◆ PROBLEM DETAILS
Output all of the entries exactly as written.

Coordinate-based object records
┌────────

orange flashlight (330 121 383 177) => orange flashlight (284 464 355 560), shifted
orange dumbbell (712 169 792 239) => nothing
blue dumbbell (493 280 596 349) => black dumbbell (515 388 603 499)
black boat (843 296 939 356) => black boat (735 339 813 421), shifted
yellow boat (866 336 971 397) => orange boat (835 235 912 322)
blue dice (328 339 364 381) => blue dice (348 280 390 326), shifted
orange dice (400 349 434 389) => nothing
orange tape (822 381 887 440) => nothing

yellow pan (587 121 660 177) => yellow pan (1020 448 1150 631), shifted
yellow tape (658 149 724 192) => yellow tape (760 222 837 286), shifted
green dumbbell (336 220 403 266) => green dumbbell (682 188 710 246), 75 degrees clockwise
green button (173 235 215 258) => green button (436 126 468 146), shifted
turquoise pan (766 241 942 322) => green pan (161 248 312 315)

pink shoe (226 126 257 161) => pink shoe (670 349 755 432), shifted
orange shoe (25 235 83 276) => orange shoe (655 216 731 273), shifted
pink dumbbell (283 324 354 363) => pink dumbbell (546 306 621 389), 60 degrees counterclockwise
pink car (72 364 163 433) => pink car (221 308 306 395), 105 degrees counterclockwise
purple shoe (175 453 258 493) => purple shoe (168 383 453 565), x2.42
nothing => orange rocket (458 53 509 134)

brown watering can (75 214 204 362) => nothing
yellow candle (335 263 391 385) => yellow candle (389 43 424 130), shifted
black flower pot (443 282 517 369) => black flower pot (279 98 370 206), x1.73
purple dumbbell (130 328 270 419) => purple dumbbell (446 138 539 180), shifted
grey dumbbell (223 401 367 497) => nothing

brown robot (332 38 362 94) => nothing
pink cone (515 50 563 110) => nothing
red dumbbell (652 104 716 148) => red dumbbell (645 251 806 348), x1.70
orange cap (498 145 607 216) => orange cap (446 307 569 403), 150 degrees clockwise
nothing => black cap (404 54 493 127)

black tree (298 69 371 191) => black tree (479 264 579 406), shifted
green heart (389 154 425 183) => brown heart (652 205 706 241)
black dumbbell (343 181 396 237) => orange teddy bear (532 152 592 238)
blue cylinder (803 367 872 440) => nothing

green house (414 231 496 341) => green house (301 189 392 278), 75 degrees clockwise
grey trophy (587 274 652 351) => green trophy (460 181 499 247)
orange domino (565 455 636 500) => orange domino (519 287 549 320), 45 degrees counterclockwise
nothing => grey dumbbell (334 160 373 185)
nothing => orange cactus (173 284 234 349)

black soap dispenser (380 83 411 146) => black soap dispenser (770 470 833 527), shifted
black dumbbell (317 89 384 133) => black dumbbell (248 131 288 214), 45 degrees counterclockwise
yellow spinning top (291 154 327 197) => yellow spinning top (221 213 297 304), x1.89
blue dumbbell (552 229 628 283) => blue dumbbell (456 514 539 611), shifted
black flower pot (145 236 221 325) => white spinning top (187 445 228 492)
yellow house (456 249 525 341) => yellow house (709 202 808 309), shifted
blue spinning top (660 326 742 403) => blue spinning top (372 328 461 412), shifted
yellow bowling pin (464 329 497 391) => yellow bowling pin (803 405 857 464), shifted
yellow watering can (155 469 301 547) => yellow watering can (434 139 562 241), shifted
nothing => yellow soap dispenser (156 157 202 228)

└────────

◆ ANSWER BOX
orange flashlight (330 121 383 177) => orange flashlight (284 464 355 560), shifted
orange dumbbell (712 169 792 239) => nothing
blue dumbbell (493 280 596 349) => black dumbbell (515 388 603 499)
black boat (843 296 939 356) => black boat (735 339 813 421), shifted
yellow boat (866 336 971 397) => orange boat (835 235 912 322)
blue dice (328 339 364 381) => blue dice (348 280 390 326), shifted
orange dice (400 349 434 389) => nothing
orange tape (822 381 887 440) => nothing

yellow pan (587 121 660 177) => yellow pan (1020 448 1150 631), shifted
yellow tape (658 149 724 192) => yellow tape (760 222 837 286), shifted
green dumbbell (336 220 403 266) => green dumbbell (682 188 710 246), 75 degrees clockwise
green button (173 235 215 258) => green button (436 126 468 146), shifted
turquoise pan (766 241 942 322) => green pan (161 248 312 315)

pink shoe (226 126 257 161) => pink shoe (670 349 755 432), shifted
orange shoe (25 235 83 276) => orange shoe (655 216 731 273), shifted
pink dumbbell (283 324 354 363) => pink dumbbell (546 306 621 389), 60 degrees counterclockwise
pink car (72 364 163 433) => pink car (221 308 306 395), 105 degrees counterclockwise
purple shoe (175 453 258 493) => purple shoe (168 383 453 565), x2.42
nothing => orange rocket (458 53 509 134)

brown watering can (75 214 204 362) => nothing
yellow candle (335 263 391 385) => yellow candle (389 43 424 130), shifted
black flower pot (443 282 517 369) => black flower pot (279 98 370 206), x1.73
purple dumbbell (130 328 270 419) => purple dumbbell (446 138 539 180), shifted
grey dumbbell (223 401 367 497) => nothing

brown robot (332 38 362 94) => nothing
pink cone (515 50 563 110) => nothing
red dumbbell (652 104 716 148) => red dumbbell (645 251 806 348), x1.70
orange cap (498 145 607 216) => orange cap (446 307 569 403), 150 degrees clockwise
nothing => black cap (404 54 493 127)

black tree (298 69 371 191) => black tree (479 264 579 406), shifted
green heart (389 154 425 183) => brown heart (652 205 706 241)
black dumbbell (343 181 396 237) => orange teddy bear (532 152 592 238)
blue cylinder (803 367 872 440) => nothing

green house (414 231 496 341) => green house (301 189 392 278), 75 degrees clockwise
grey trophy (587 274 652 351) => green trophy (460 181 499 247)
orange domino (565 455 636 500) => orange domino (519 287 549 320), 45 degrees counterclockwise
nothing => grey dumbbell (334 160 373 185)
nothing => orange cactus (173 284 234 349)

black soap dispenser (380 83 411 146) => black soap dispenser (770 470 833 527), shifted
black dumbbell (317 89 384 133) => black dumbbell (248 131 288 214), 45 degrees counterclockwise
yellow spinning top (291 154 327 197) => yellow spinning top (221 213 297 304), x1.89
blue dumbbell (552 229 628 283) => blue dumbbell (456 514 539 611), shifted
black flower pot (145 236 221 325) => white spinning top (187 445 228 492)
yellow house (456 249 525 341) => yellow house (709 202 808 309), shifted
blue spinning top (660 326 742 403) => blue spinning top (372 328 461 412), shifted
yellow bowling pin (464 329 497 391) => yellow bowling pin (803 405 857 464), shifted
yellow watering can (155 469 301 547) => yellow watering can (434 139 562 241), shifted
nothing => yellow soap dispenser (156 157 202 228)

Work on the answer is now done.